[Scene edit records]
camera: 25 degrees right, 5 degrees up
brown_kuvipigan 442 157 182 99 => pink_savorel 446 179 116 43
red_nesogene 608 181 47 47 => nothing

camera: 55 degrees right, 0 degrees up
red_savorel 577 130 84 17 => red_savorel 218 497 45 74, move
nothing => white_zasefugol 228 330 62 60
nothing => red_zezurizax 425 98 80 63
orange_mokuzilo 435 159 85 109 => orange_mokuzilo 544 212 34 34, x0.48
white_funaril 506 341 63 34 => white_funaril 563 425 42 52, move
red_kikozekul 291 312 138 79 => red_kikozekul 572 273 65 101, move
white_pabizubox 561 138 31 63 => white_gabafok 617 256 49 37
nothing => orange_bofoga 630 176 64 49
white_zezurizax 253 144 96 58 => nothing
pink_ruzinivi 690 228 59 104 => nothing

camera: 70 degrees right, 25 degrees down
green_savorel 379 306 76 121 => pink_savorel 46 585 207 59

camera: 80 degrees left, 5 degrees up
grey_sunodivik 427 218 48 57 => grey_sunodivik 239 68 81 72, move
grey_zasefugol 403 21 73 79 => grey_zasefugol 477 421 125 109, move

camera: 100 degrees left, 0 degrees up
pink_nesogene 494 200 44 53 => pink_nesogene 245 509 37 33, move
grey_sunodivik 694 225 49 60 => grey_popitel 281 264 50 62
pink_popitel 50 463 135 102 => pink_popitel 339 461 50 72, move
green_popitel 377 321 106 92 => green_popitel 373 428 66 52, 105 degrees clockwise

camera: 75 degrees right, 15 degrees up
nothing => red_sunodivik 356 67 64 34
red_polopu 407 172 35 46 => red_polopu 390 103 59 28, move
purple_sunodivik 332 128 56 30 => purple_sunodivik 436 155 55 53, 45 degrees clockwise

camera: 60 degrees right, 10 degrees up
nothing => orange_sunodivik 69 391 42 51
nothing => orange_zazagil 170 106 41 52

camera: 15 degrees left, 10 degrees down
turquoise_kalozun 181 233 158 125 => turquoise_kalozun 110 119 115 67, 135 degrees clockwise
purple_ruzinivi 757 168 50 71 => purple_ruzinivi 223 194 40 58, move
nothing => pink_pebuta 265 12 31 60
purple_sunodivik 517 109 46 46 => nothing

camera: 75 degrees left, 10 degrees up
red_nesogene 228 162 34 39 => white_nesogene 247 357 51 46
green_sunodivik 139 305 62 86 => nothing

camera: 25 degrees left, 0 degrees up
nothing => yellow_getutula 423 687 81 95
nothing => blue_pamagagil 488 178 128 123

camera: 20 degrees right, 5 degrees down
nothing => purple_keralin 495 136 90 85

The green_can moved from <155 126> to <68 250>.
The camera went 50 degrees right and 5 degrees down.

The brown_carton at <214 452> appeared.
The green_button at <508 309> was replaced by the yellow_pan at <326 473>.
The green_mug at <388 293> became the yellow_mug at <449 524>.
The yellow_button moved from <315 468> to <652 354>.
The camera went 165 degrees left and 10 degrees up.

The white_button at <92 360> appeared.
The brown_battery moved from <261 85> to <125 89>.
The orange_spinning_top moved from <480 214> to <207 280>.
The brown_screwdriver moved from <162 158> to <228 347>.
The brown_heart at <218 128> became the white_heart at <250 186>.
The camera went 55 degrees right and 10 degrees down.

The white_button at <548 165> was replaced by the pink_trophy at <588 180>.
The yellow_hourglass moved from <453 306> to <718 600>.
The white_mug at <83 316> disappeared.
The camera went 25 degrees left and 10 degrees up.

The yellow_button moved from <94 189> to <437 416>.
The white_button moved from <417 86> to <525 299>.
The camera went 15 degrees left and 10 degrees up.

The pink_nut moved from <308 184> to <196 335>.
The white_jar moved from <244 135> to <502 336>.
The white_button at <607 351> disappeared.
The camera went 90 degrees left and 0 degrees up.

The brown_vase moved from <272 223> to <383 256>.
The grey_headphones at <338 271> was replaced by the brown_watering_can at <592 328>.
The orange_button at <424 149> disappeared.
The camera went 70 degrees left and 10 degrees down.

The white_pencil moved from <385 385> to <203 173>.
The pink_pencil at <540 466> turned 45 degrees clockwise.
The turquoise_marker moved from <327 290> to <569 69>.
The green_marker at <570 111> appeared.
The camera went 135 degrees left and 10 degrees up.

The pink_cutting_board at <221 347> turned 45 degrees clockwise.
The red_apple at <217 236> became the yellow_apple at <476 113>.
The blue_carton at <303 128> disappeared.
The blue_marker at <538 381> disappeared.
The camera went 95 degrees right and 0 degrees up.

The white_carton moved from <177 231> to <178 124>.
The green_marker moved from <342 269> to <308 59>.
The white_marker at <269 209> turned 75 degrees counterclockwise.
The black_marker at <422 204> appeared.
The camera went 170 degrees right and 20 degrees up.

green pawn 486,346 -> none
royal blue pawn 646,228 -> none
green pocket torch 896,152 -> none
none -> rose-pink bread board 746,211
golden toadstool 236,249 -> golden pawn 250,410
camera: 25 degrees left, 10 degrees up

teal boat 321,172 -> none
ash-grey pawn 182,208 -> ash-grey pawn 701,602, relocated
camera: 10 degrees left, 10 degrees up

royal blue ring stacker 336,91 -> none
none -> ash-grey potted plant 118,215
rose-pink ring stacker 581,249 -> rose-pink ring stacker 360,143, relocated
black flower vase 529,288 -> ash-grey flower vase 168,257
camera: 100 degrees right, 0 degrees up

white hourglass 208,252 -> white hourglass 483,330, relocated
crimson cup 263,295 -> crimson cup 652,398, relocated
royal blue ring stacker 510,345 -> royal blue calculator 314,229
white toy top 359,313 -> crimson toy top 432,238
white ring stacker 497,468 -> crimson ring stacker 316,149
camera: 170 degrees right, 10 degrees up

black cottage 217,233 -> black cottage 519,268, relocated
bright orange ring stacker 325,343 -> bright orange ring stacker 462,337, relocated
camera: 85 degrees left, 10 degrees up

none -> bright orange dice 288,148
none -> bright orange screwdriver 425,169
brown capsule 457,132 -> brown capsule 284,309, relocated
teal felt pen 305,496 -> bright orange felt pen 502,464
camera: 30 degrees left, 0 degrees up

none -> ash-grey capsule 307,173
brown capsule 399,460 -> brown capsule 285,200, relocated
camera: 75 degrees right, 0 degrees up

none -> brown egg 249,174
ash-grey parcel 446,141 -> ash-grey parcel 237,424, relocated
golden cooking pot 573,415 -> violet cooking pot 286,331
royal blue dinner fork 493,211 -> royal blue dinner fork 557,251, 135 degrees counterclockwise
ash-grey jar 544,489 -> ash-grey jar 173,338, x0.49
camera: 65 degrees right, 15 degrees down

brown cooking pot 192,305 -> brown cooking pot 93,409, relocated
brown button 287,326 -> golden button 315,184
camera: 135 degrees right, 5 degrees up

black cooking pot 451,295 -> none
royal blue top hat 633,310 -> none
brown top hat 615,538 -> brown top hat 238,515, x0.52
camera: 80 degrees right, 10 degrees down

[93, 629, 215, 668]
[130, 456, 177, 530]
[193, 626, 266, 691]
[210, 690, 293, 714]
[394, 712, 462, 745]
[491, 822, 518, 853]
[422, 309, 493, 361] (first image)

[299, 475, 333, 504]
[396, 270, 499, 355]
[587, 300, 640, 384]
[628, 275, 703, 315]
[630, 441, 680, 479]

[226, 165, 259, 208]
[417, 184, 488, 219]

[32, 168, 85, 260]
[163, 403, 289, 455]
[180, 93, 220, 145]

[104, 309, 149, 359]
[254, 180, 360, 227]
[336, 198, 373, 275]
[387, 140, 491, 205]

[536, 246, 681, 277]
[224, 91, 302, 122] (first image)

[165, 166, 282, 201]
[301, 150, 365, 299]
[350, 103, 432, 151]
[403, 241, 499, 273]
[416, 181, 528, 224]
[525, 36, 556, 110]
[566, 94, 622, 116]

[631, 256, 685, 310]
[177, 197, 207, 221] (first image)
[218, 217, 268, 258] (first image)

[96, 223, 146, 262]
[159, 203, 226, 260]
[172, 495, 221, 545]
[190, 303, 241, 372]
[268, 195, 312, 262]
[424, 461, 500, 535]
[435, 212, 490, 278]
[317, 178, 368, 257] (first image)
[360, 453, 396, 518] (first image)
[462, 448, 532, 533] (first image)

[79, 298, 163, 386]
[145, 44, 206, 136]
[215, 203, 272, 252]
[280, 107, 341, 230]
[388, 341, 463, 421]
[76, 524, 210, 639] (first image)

_What is expected:_
Copy only the entries from the first line to the line with "red_kikozekul 291 312", each exactly as it appears.

_The completed task:_
camera: 25 degrees right, 5 degrees up
brown_kuvipigan 442 157 182 99 => pink_savorel 446 179 116 43
red_nesogene 608 181 47 47 => nothing

camera: 55 degrees right, 0 degrees up
red_savorel 577 130 84 17 => red_savorel 218 497 45 74, move
nothing => white_zasefugol 228 330 62 60
nothing => red_zezurizax 425 98 80 63
orange_mokuzilo 435 159 85 109 => orange_mokuzilo 544 212 34 34, x0.48
white_funaril 506 341 63 34 => white_funaril 563 425 42 52, move
red_kikozekul 291 312 138 79 => red_kikozekul 572 273 65 101, move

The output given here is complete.